When the line with "yellow watering can: 4 -> 2" appears below, start repeating lines exactly, and keep going through the line with "brown pan: 2 -> 1"; add nothing outside that span.

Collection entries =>
━━━
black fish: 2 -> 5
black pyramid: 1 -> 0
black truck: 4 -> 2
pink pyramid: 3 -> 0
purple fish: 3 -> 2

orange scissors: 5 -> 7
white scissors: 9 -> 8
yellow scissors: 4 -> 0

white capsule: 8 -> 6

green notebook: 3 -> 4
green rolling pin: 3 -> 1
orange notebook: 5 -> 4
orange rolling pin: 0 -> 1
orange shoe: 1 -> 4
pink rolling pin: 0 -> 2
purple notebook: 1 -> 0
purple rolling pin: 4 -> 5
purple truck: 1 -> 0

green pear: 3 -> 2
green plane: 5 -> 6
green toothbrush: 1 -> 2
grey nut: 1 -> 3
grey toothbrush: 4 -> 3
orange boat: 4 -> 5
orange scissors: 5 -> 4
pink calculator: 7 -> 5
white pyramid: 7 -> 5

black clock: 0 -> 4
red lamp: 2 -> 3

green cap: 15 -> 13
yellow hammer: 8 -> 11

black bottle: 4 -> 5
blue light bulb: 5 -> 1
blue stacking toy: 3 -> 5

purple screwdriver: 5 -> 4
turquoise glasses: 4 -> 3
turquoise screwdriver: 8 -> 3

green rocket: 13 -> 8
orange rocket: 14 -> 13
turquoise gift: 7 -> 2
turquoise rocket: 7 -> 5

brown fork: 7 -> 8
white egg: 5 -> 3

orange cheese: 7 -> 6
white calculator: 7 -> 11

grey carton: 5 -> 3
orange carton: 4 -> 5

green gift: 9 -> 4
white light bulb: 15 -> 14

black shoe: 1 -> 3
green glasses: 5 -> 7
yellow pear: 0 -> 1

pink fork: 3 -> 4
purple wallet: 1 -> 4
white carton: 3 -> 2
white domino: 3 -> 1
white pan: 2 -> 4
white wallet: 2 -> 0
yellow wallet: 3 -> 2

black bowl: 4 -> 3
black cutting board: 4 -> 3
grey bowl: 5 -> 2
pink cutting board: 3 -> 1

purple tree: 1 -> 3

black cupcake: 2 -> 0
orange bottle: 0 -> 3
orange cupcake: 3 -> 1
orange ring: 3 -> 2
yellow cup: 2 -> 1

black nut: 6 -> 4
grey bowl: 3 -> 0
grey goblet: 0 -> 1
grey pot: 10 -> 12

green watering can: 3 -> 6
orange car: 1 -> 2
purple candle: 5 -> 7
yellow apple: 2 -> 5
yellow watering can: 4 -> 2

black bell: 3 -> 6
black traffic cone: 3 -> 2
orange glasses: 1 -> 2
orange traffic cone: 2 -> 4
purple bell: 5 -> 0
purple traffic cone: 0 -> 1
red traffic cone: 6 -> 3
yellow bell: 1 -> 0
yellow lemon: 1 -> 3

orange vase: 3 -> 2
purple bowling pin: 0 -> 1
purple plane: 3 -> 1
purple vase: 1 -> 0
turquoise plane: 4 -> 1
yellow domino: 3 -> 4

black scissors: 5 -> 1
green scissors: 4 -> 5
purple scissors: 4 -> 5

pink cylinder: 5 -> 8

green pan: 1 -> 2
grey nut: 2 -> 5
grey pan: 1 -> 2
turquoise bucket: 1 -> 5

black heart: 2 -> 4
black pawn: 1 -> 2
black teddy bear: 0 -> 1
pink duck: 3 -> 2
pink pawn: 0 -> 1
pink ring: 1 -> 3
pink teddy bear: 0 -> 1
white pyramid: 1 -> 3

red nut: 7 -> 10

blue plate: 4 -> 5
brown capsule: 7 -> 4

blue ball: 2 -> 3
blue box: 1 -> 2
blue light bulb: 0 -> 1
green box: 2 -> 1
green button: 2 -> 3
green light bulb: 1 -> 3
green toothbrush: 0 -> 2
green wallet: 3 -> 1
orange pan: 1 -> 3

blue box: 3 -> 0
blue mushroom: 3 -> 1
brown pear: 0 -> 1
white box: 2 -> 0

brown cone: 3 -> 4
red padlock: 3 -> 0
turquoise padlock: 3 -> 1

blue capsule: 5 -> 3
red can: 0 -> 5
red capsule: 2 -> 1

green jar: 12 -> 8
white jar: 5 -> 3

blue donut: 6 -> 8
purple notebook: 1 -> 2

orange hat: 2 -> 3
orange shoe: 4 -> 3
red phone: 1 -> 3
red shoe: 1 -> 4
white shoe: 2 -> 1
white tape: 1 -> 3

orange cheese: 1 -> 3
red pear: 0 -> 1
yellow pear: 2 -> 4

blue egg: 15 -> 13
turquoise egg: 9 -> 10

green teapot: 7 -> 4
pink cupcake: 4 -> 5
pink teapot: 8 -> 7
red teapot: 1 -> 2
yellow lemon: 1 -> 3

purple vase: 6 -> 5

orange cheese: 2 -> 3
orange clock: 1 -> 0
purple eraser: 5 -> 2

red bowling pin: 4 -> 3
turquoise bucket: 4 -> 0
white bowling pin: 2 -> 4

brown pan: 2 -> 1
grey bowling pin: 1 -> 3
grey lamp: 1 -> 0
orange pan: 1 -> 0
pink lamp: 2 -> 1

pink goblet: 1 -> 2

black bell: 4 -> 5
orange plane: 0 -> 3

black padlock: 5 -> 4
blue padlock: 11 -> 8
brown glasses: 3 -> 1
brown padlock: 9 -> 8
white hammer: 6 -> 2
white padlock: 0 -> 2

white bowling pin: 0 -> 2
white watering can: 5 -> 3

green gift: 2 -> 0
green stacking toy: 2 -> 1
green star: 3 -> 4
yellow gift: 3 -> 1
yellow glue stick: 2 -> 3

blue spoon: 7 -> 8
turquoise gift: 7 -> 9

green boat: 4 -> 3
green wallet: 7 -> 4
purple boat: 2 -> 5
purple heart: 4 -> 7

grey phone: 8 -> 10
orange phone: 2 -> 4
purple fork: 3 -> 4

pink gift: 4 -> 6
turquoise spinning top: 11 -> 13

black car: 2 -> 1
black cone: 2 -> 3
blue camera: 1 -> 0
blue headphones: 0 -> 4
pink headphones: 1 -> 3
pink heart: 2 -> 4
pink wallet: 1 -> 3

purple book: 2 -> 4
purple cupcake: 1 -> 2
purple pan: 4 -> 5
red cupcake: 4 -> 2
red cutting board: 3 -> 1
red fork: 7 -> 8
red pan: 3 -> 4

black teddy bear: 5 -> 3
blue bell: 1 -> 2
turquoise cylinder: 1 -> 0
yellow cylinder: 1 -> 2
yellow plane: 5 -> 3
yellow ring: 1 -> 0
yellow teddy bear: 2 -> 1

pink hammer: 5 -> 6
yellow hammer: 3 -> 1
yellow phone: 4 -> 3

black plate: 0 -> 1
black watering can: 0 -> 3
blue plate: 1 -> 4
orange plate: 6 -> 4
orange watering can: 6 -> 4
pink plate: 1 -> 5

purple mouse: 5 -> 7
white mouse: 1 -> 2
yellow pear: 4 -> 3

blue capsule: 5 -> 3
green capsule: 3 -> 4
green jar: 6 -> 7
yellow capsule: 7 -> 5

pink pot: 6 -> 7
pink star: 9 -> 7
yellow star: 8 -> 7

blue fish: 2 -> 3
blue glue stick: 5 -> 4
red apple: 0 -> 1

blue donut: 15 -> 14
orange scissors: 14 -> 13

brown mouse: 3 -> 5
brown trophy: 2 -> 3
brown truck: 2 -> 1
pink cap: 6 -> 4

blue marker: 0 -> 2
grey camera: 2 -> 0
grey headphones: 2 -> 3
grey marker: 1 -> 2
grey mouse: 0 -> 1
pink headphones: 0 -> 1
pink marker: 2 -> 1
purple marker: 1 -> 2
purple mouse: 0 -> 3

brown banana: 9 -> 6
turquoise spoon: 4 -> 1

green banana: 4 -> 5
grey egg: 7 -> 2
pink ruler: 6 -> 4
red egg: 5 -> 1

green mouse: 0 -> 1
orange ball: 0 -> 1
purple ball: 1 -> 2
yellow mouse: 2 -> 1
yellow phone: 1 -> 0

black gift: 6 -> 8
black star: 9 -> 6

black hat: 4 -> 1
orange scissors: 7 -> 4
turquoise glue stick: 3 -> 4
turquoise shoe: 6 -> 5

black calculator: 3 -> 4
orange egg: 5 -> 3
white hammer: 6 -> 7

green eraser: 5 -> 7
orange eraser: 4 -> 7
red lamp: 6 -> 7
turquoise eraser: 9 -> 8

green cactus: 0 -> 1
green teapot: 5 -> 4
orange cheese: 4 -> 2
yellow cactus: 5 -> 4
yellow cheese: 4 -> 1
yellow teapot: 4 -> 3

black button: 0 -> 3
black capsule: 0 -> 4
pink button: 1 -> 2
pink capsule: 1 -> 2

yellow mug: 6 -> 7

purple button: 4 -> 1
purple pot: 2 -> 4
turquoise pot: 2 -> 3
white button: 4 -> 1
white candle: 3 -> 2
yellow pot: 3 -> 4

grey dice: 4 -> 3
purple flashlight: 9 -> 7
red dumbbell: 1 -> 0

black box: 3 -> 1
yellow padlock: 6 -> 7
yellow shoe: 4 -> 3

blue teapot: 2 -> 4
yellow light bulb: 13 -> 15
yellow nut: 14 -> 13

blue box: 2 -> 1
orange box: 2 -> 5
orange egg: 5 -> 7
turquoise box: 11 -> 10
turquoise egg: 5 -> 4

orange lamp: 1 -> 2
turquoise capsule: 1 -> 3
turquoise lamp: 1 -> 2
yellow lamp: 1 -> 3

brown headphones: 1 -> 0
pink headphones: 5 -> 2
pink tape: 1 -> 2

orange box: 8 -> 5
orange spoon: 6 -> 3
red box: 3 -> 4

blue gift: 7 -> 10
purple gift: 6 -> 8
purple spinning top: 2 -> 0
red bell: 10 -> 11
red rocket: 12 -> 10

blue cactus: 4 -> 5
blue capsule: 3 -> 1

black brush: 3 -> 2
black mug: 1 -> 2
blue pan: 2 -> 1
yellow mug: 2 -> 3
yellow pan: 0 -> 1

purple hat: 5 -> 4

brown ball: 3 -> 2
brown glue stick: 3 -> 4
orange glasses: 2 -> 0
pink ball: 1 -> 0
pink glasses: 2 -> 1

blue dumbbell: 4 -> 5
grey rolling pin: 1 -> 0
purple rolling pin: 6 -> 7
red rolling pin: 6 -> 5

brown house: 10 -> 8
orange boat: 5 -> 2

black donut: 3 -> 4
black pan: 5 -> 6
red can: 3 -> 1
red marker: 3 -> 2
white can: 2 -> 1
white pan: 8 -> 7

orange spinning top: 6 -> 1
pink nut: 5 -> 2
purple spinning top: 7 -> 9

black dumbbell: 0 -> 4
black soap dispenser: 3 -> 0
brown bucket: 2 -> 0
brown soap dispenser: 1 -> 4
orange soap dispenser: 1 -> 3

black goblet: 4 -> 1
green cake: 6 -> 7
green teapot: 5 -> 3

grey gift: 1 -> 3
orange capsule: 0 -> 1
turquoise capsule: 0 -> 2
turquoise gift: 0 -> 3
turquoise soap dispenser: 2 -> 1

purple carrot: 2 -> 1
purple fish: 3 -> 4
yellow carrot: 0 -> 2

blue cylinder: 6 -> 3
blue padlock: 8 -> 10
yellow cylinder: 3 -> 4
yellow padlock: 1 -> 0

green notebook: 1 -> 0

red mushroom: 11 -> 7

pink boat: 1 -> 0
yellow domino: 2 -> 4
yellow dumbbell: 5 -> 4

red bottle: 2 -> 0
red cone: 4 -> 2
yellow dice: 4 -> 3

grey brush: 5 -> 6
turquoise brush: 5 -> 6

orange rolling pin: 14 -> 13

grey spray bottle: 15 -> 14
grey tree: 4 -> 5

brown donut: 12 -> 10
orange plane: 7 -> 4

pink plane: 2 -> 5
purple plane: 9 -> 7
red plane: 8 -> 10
━━━
Exercise solution =>
yellow watering can: 4 -> 2

black bell: 3 -> 6
black traffic cone: 3 -> 2
orange glasses: 1 -> 2
orange traffic cone: 2 -> 4
purple bell: 5 -> 0
purple traffic cone: 0 -> 1
red traffic cone: 6 -> 3
yellow bell: 1 -> 0
yellow lemon: 1 -> 3

orange vase: 3 -> 2
purple bowling pin: 0 -> 1
purple plane: 3 -> 1
purple vase: 1 -> 0
turquoise plane: 4 -> 1
yellow domino: 3 -> 4

black scissors: 5 -> 1
green scissors: 4 -> 5
purple scissors: 4 -> 5

pink cylinder: 5 -> 8

green pan: 1 -> 2
grey nut: 2 -> 5
grey pan: 1 -> 2
turquoise bucket: 1 -> 5

black heart: 2 -> 4
black pawn: 1 -> 2
black teddy bear: 0 -> 1
pink duck: 3 -> 2
pink pawn: 0 -> 1
pink ring: 1 -> 3
pink teddy bear: 0 -> 1
white pyramid: 1 -> 3

red nut: 7 -> 10

blue plate: 4 -> 5
brown capsule: 7 -> 4

blue ball: 2 -> 3
blue box: 1 -> 2
blue light bulb: 0 -> 1
green box: 2 -> 1
green button: 2 -> 3
green light bulb: 1 -> 3
green toothbrush: 0 -> 2
green wallet: 3 -> 1
orange pan: 1 -> 3

blue box: 3 -> 0
blue mushroom: 3 -> 1
brown pear: 0 -> 1
white box: 2 -> 0

brown cone: 3 -> 4
red padlock: 3 -> 0
turquoise padlock: 3 -> 1

blue capsule: 5 -> 3
red can: 0 -> 5
red capsule: 2 -> 1

green jar: 12 -> 8
white jar: 5 -> 3

blue donut: 6 -> 8
purple notebook: 1 -> 2

orange hat: 2 -> 3
orange shoe: 4 -> 3
red phone: 1 -> 3
red shoe: 1 -> 4
white shoe: 2 -> 1
white tape: 1 -> 3

orange cheese: 1 -> 3
red pear: 0 -> 1
yellow pear: 2 -> 4

blue egg: 15 -> 13
turquoise egg: 9 -> 10

green teapot: 7 -> 4
pink cupcake: 4 -> 5
pink teapot: 8 -> 7
red teapot: 1 -> 2
yellow lemon: 1 -> 3

purple vase: 6 -> 5

orange cheese: 2 -> 3
orange clock: 1 -> 0
purple eraser: 5 -> 2

red bowling pin: 4 -> 3
turquoise bucket: 4 -> 0
white bowling pin: 2 -> 4

brown pan: 2 -> 1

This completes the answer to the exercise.